> _Aim of the task_
Your answer should consist of each line from the data below that contains "blue".

====== Task input ======

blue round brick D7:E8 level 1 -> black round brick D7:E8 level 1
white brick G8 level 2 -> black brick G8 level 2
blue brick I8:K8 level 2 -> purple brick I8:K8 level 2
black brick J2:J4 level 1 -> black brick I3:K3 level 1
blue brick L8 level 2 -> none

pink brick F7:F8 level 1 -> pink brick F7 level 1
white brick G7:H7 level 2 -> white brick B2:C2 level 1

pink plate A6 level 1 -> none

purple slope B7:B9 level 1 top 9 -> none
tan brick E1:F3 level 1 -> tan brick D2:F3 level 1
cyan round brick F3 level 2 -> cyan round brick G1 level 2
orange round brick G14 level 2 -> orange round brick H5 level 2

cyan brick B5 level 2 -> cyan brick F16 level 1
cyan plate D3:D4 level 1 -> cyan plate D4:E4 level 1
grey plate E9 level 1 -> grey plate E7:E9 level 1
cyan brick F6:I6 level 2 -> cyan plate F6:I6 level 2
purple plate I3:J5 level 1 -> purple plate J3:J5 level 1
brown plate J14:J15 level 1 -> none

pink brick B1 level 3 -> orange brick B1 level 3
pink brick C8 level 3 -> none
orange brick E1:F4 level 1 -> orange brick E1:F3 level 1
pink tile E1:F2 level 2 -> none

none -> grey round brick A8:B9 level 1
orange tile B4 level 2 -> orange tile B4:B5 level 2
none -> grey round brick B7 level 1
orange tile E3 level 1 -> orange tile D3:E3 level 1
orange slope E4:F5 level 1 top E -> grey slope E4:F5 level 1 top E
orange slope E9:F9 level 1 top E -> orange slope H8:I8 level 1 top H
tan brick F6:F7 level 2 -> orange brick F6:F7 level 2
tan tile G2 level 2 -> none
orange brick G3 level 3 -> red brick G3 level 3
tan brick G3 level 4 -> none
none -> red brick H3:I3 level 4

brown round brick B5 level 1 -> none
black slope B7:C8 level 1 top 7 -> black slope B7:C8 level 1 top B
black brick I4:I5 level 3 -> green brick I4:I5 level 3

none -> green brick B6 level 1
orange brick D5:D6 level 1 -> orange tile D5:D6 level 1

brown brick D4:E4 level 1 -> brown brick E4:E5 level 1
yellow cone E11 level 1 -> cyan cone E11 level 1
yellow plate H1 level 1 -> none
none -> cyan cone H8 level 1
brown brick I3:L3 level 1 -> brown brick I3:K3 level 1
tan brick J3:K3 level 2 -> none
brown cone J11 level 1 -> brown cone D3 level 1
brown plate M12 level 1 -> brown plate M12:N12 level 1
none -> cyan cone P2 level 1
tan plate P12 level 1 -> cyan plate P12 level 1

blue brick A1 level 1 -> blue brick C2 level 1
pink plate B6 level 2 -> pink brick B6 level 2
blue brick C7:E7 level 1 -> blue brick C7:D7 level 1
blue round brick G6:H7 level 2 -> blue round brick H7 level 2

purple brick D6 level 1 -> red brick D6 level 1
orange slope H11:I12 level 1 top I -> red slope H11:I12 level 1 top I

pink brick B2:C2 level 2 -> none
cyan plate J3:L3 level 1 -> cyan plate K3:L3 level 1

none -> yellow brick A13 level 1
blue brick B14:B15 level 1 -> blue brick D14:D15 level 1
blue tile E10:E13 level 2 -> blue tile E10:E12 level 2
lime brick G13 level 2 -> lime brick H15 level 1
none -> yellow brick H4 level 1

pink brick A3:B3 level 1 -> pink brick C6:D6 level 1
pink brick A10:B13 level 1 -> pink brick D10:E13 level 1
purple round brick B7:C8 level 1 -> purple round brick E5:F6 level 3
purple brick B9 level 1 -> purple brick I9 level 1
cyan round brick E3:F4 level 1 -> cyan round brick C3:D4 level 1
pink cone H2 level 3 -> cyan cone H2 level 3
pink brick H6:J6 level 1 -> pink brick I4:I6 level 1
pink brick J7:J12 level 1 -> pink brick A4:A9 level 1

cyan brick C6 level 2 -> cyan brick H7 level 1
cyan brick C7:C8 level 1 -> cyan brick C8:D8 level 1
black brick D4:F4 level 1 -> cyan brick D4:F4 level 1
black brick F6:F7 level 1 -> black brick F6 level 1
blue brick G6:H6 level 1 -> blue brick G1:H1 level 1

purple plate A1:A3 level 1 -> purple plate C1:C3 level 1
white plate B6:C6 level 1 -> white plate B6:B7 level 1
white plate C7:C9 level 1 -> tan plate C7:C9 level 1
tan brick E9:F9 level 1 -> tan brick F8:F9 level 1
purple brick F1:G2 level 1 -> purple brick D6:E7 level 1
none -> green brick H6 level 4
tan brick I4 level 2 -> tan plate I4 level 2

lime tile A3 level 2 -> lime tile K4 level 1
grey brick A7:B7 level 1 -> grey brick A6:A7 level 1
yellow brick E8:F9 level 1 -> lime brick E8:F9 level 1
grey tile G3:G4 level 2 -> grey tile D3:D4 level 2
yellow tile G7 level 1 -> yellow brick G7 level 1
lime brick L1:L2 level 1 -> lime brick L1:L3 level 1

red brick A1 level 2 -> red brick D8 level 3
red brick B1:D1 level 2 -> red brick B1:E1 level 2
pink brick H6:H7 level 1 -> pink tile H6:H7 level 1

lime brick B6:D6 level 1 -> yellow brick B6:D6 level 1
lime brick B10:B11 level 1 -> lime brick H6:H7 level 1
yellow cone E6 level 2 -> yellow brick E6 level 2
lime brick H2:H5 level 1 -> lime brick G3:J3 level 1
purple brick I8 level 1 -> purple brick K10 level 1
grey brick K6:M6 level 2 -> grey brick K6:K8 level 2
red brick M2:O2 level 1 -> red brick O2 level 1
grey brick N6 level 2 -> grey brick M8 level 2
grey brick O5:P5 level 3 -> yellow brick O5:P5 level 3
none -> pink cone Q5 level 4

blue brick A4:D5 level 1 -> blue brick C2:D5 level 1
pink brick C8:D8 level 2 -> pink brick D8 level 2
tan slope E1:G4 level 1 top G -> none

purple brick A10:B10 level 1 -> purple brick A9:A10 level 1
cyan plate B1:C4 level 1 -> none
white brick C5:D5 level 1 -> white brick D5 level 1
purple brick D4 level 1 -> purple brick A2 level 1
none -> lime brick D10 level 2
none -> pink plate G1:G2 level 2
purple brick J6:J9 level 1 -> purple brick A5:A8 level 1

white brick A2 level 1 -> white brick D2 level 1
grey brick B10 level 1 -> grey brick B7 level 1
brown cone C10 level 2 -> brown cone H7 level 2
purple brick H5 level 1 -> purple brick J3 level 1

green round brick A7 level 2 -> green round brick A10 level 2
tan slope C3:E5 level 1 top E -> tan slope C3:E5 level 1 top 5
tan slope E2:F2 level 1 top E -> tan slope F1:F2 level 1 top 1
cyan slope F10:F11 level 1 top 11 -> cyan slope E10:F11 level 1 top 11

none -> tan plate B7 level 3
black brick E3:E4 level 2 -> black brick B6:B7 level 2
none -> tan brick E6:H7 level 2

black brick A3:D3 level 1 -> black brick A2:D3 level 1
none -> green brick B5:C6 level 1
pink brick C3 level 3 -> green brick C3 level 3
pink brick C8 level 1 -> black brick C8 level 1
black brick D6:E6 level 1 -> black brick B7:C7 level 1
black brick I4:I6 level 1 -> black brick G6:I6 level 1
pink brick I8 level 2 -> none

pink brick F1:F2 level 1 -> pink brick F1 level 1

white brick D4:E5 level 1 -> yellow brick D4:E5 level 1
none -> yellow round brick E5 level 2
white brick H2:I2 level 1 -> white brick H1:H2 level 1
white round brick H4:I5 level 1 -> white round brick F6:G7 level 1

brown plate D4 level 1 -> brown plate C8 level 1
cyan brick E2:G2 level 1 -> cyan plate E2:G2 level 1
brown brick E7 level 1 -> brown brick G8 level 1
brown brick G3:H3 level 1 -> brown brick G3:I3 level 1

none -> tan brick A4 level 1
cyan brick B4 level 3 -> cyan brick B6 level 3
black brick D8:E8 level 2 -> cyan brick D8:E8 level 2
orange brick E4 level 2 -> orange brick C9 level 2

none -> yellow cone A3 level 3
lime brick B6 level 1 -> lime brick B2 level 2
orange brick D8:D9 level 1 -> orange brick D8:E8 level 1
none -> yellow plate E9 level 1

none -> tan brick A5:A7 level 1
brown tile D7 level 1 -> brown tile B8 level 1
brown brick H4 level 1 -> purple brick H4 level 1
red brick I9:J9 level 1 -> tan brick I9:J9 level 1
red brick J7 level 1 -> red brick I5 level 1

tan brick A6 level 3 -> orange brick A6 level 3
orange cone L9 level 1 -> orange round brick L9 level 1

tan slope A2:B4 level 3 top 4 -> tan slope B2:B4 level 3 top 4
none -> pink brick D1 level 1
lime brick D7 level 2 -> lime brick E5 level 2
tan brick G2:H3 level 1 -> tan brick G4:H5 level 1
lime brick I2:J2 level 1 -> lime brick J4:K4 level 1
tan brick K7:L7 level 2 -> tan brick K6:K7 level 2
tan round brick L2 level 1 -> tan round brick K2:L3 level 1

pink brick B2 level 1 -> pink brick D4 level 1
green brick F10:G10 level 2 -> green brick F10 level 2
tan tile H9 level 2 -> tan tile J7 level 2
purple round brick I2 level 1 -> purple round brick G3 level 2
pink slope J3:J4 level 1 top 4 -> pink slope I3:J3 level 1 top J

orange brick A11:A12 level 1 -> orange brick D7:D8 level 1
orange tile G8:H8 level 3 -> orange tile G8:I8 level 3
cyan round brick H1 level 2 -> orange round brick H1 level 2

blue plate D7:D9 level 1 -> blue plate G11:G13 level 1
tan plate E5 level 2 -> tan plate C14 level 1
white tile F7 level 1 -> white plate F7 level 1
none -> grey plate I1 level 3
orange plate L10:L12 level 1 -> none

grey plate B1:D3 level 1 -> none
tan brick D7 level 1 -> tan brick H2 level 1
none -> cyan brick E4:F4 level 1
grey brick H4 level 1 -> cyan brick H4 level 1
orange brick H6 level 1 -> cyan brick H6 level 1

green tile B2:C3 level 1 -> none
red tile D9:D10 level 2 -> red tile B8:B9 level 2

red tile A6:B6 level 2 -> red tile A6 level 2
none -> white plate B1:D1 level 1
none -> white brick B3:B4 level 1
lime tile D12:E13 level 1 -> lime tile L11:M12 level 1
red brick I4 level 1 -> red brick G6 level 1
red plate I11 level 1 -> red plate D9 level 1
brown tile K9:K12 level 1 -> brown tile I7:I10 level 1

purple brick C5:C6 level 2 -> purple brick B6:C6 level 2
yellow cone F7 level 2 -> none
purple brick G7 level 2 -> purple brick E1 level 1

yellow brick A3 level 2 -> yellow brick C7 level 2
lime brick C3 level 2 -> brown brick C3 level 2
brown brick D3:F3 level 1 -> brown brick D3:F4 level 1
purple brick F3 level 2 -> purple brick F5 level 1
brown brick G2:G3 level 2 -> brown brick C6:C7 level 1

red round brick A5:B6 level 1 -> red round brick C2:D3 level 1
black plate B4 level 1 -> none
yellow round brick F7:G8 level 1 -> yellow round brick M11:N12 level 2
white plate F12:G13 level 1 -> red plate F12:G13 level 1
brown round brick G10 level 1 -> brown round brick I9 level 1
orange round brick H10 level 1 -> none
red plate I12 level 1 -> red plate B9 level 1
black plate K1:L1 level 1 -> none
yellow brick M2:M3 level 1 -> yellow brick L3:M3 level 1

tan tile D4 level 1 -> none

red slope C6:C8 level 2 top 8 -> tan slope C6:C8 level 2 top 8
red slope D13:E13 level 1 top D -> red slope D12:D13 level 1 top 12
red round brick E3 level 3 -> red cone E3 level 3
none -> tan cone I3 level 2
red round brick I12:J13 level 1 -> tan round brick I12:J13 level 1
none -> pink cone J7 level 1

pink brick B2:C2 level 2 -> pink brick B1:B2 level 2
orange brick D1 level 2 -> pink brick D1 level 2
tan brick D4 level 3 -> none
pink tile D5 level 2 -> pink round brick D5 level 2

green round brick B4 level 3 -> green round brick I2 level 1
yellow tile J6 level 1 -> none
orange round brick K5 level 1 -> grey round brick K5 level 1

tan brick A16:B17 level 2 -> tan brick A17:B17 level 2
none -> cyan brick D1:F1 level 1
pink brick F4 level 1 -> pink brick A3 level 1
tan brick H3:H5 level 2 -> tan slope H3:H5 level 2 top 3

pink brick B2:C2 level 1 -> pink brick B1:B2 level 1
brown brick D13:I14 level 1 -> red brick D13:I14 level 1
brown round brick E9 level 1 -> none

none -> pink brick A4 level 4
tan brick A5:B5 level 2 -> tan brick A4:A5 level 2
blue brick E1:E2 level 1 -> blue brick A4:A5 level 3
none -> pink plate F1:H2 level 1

======

> _Solution for this exercise_
blue round brick D7:E8 level 1 -> black round brick D7:E8 level 1
blue brick I8:K8 level 2 -> purple brick I8:K8 level 2
blue brick L8 level 2 -> none
blue brick A1 level 1 -> blue brick C2 level 1
blue brick C7:E7 level 1 -> blue brick C7:D7 level 1
blue round brick G6:H7 level 2 -> blue round brick H7 level 2
blue brick B14:B15 level 1 -> blue brick D14:D15 level 1
blue tile E10:E13 level 2 -> blue tile E10:E12 level 2
blue brick G6:H6 level 1 -> blue brick G1:H1 level 1
blue brick A4:D5 level 1 -> blue brick C2:D5 level 1
blue plate D7:D9 level 1 -> blue plate G11:G13 level 1
blue brick E1:E2 level 1 -> blue brick A4:A5 level 3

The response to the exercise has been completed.